Your task -> If a line in the listing includes the word "before", copy it out.

Data under study ->
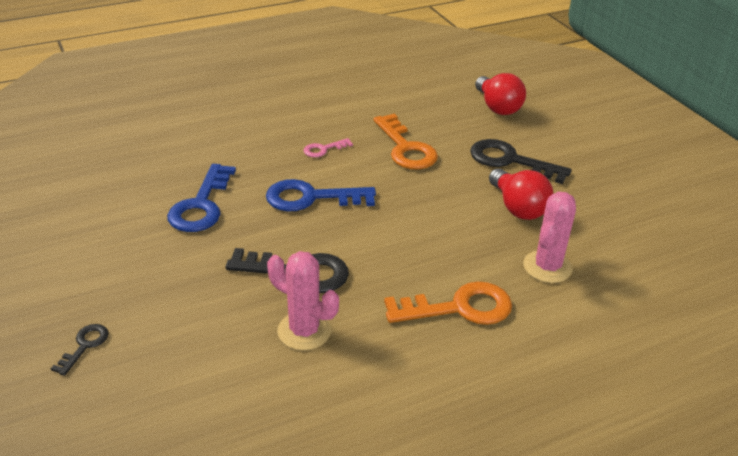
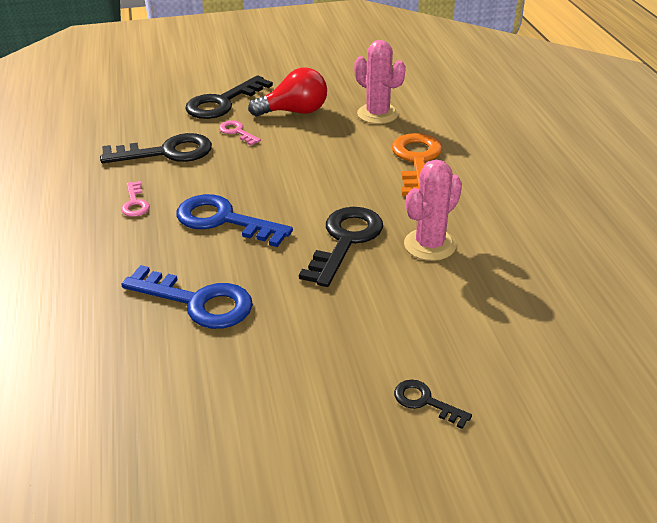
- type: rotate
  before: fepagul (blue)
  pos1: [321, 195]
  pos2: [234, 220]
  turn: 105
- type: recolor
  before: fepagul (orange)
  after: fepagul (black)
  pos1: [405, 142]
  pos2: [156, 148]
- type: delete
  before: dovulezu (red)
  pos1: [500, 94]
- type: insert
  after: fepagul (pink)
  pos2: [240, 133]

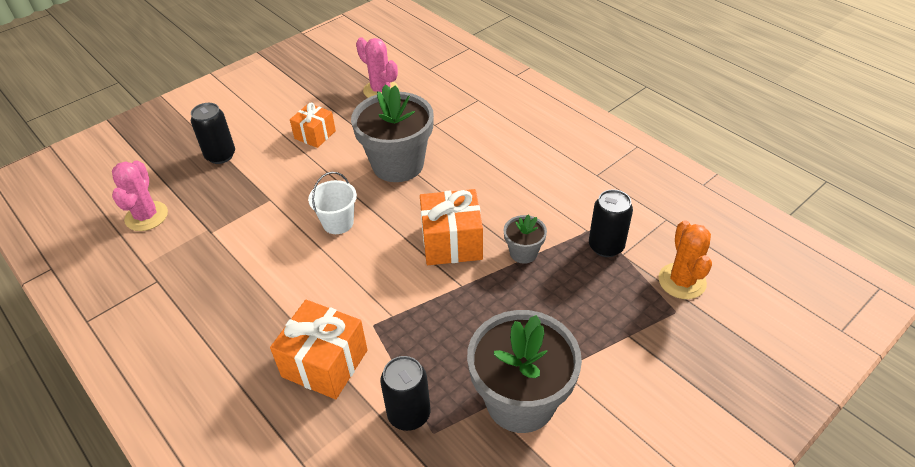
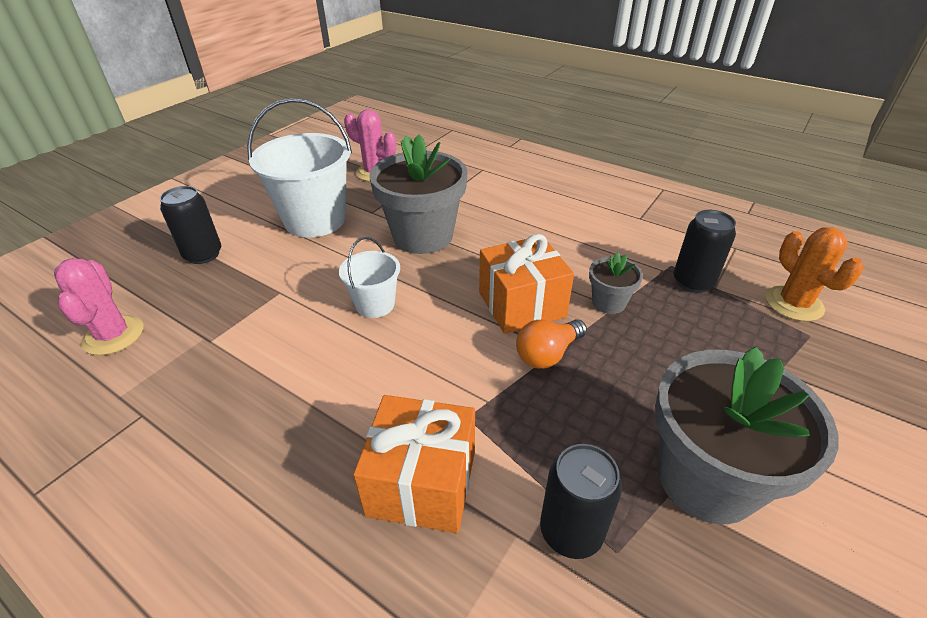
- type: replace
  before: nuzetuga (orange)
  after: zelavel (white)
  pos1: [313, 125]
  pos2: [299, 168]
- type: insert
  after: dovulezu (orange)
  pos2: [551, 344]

Finished exercise ->
  before: fepagul (blue)
  before: fepagul (orange)
  before: dovulezu (red)
  before: nuzetuga (orange)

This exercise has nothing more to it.